START AVAILABLE DATA
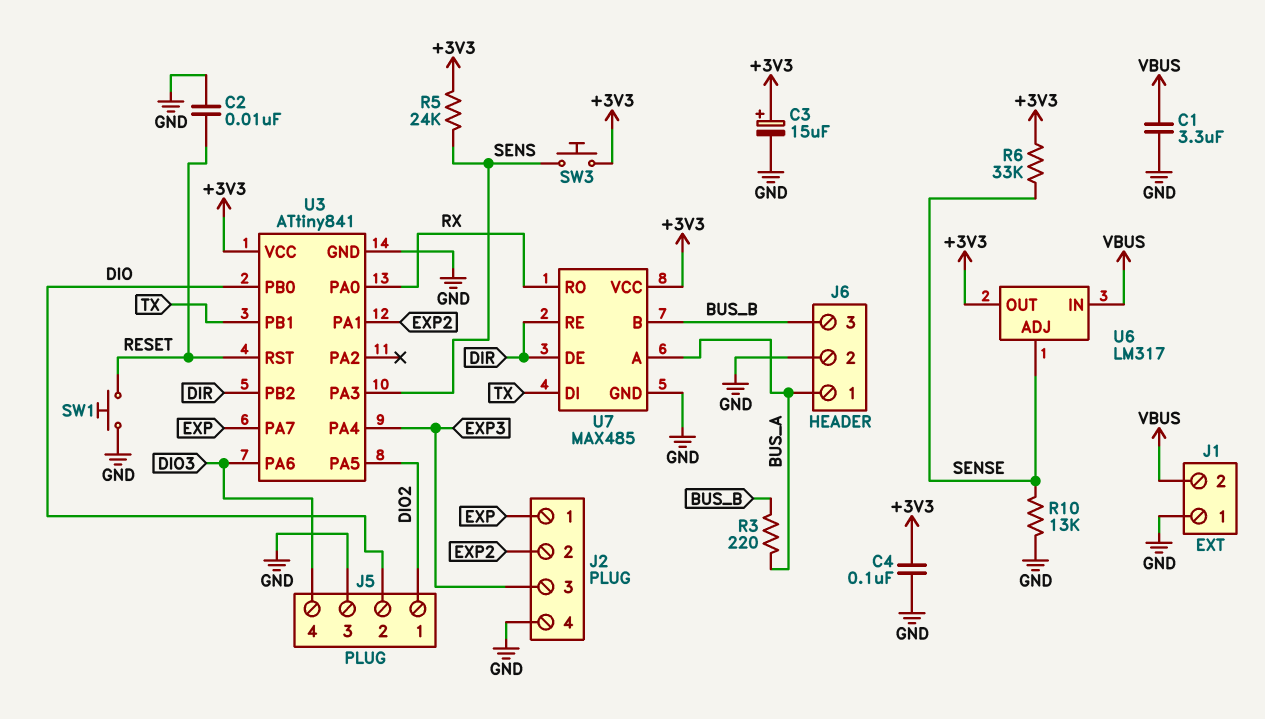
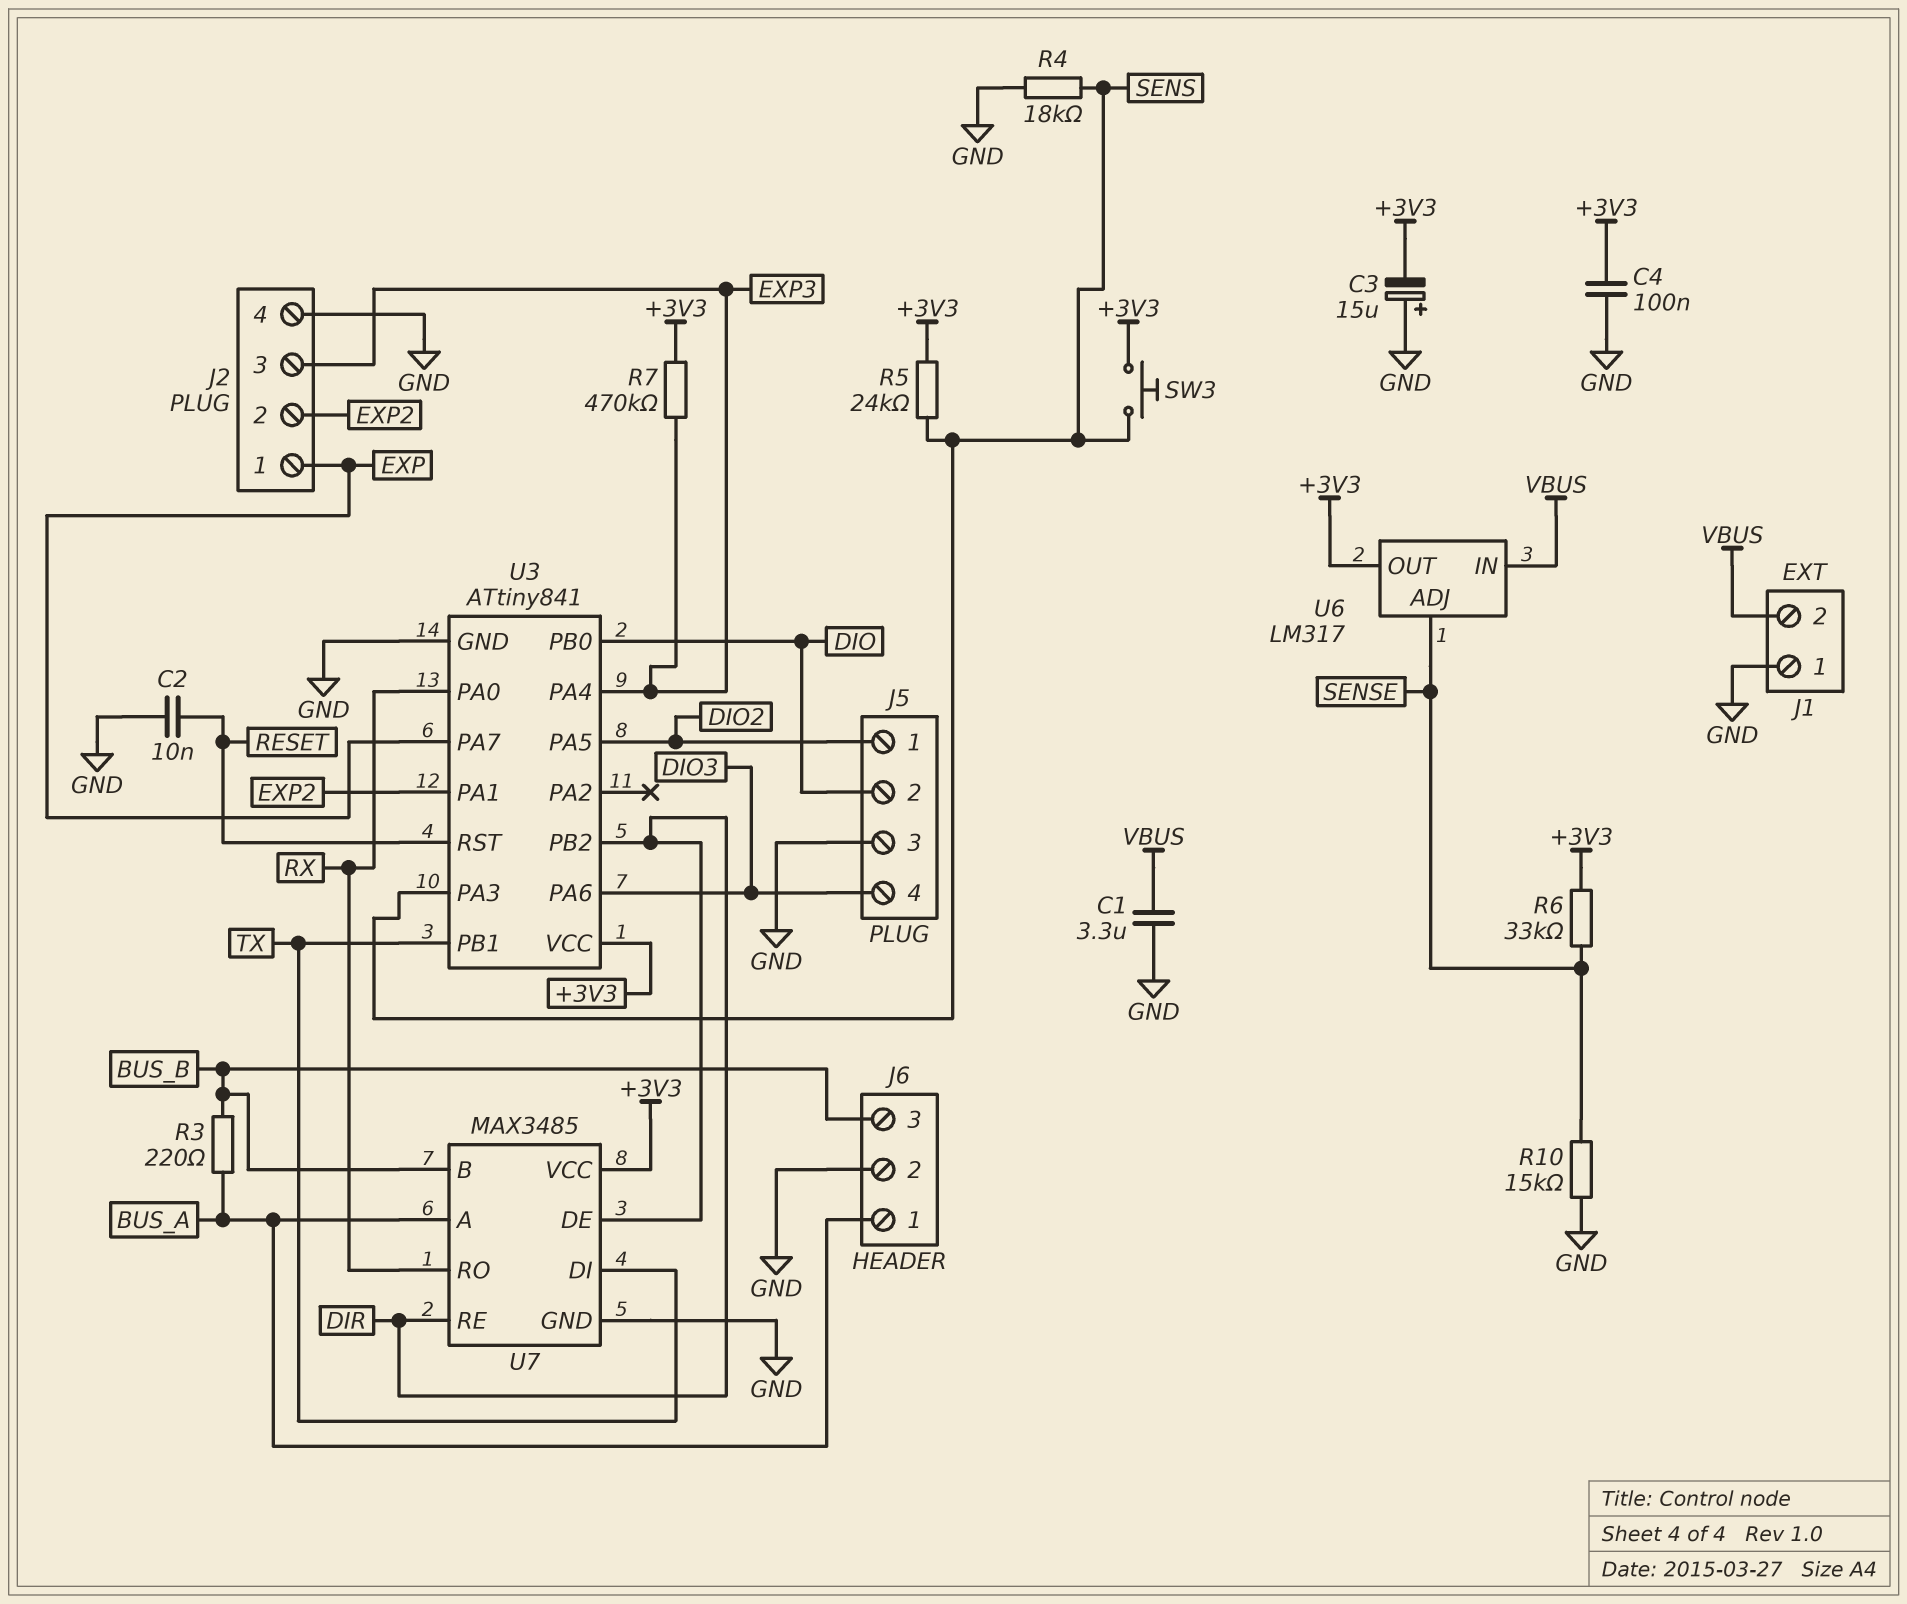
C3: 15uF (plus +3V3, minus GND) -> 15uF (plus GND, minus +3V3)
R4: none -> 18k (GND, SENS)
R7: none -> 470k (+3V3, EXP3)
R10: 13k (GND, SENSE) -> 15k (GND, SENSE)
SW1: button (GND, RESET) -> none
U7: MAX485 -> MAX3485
END AVAILABLE DATA
START AVAILABLE DATA
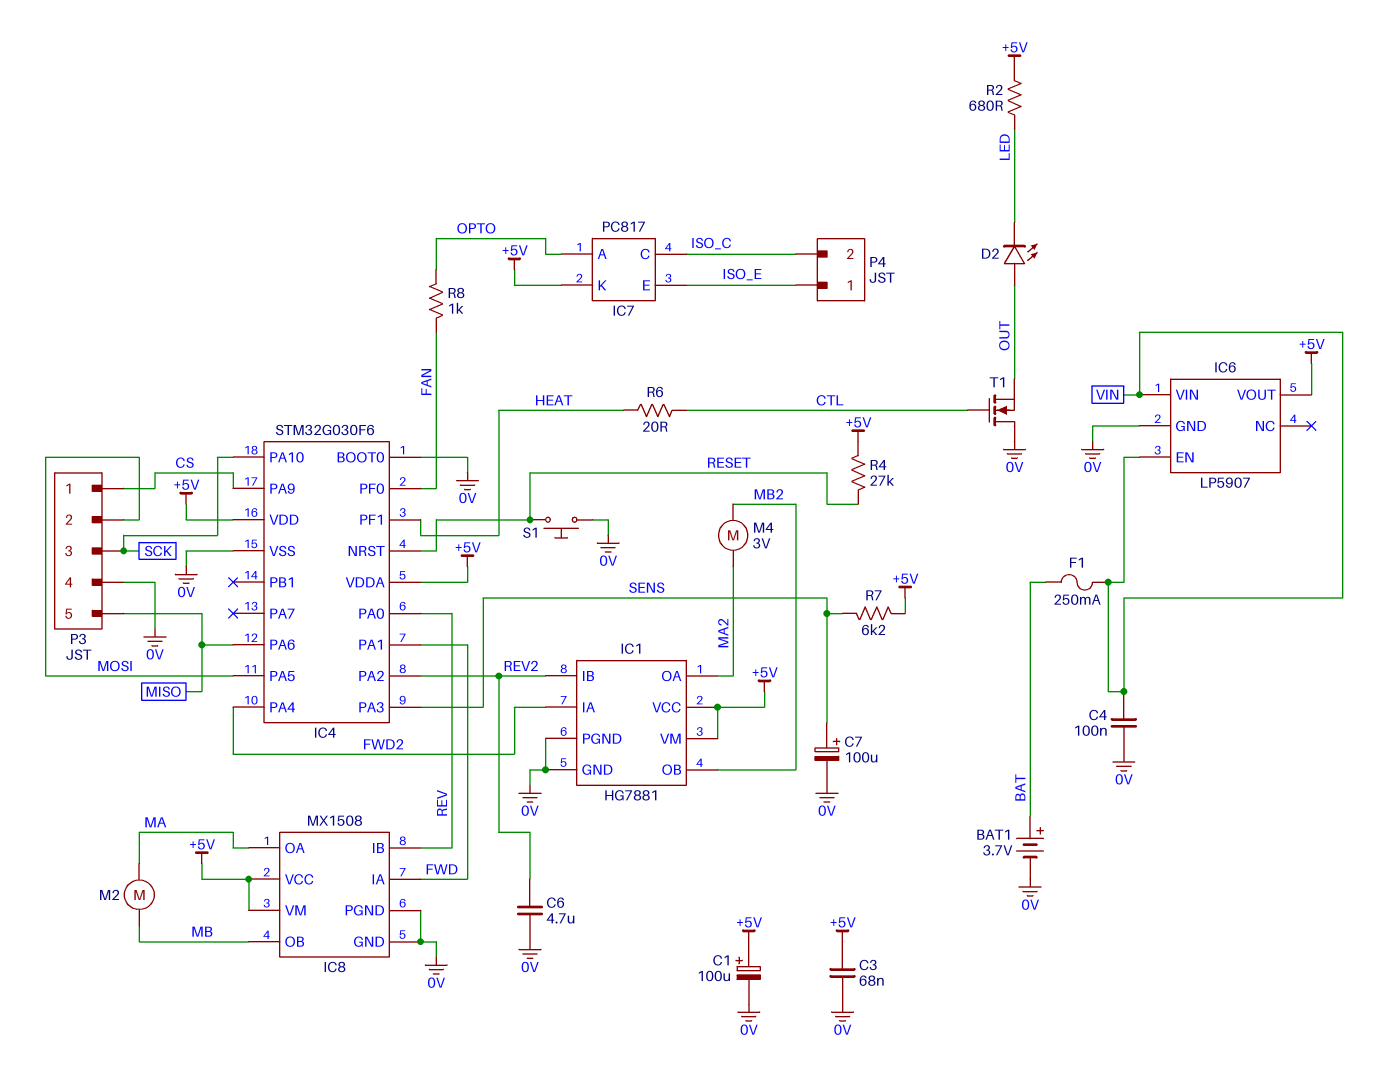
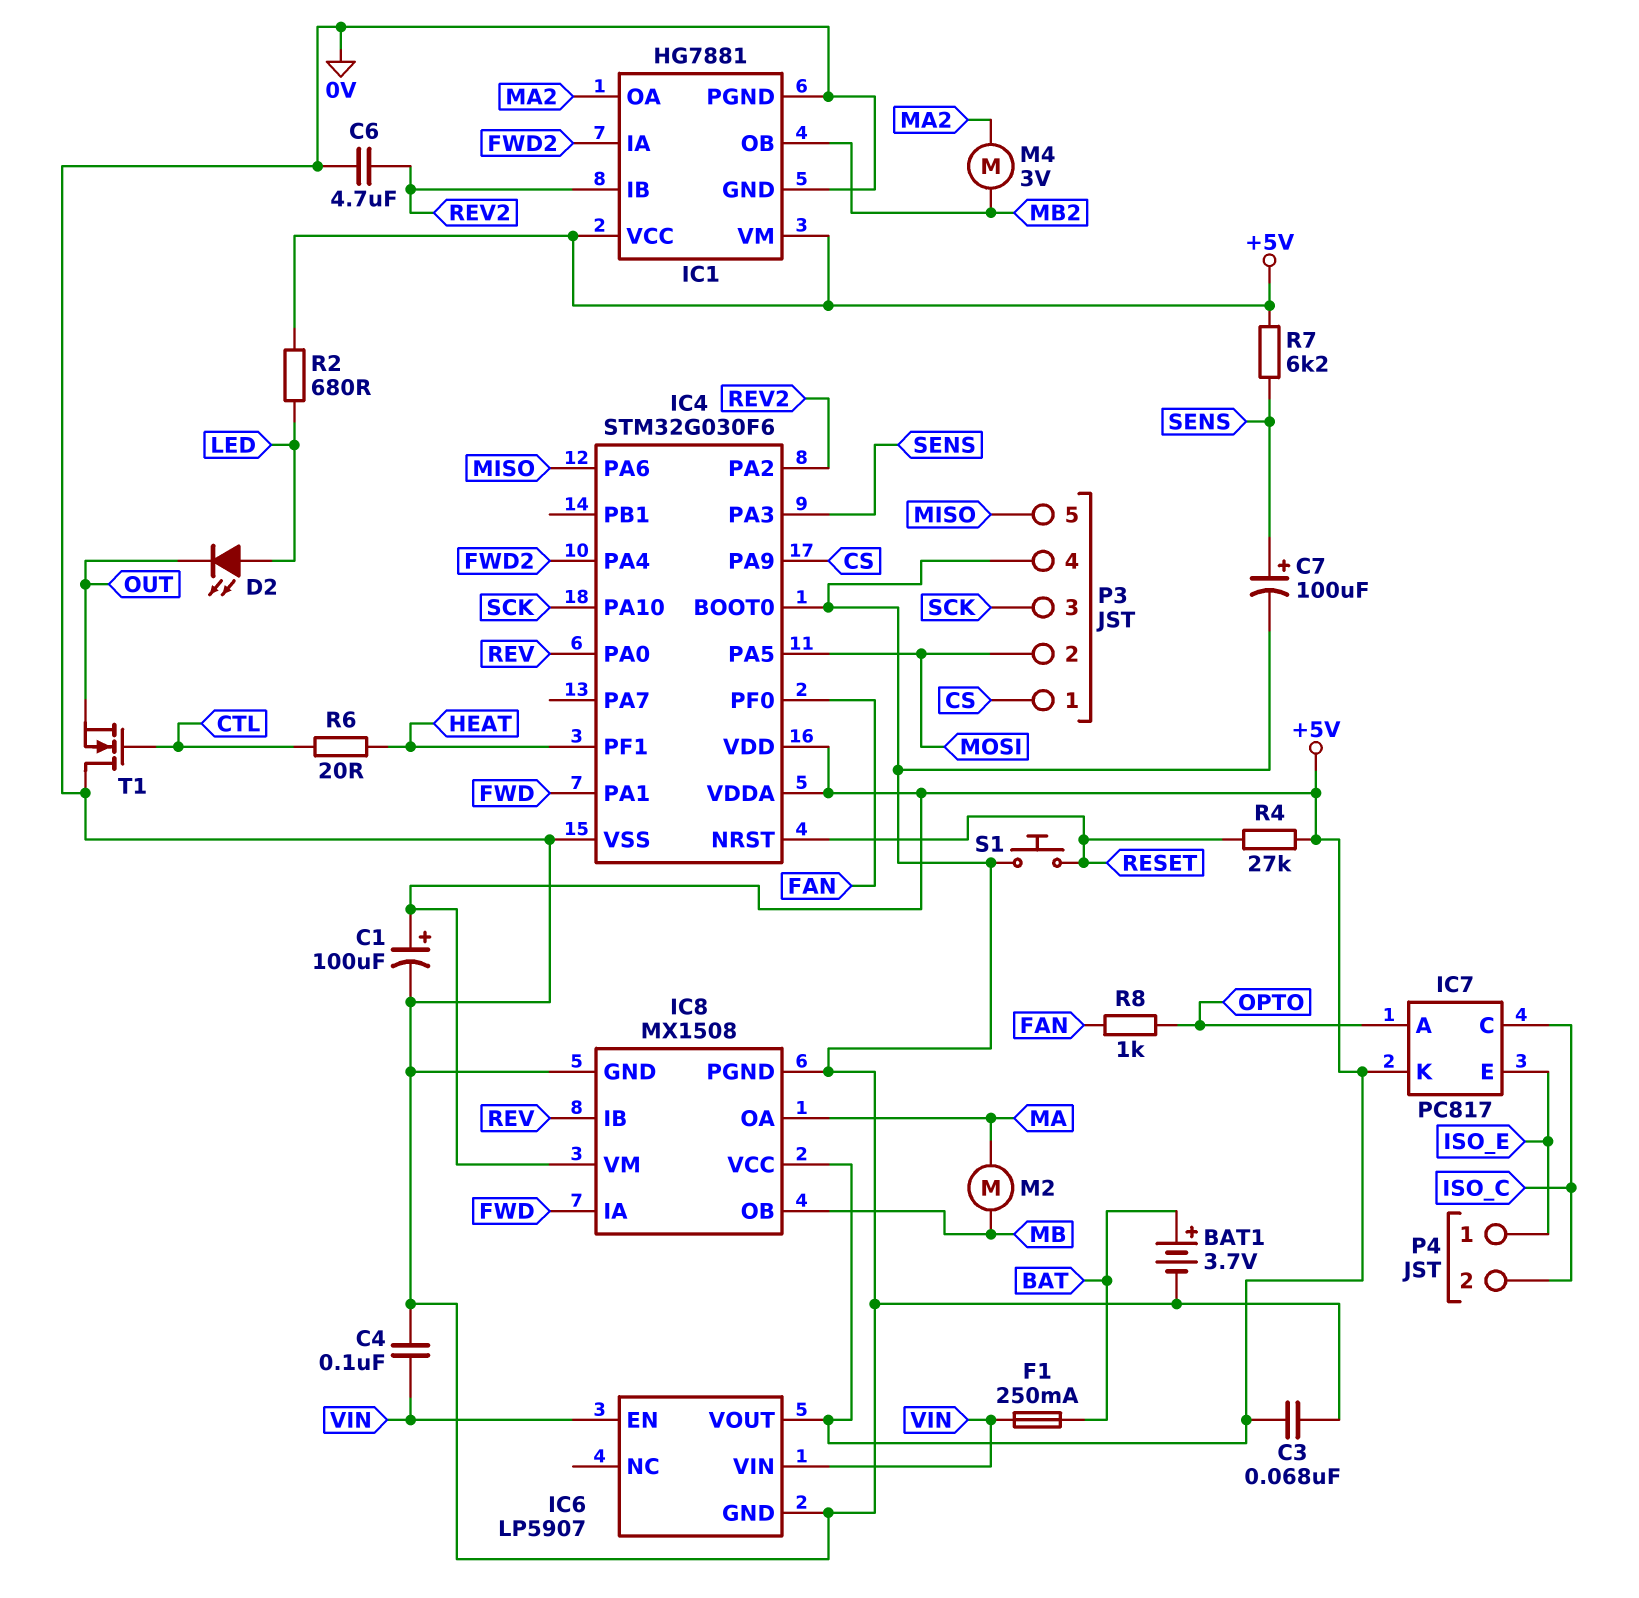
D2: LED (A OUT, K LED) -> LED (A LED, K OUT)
END AVAILABLE DATA
▸ **WORK REQUEST**: The answer must be a single number: how many lines of the data include the string "none".

▸ **RESPONSE AREA**: 3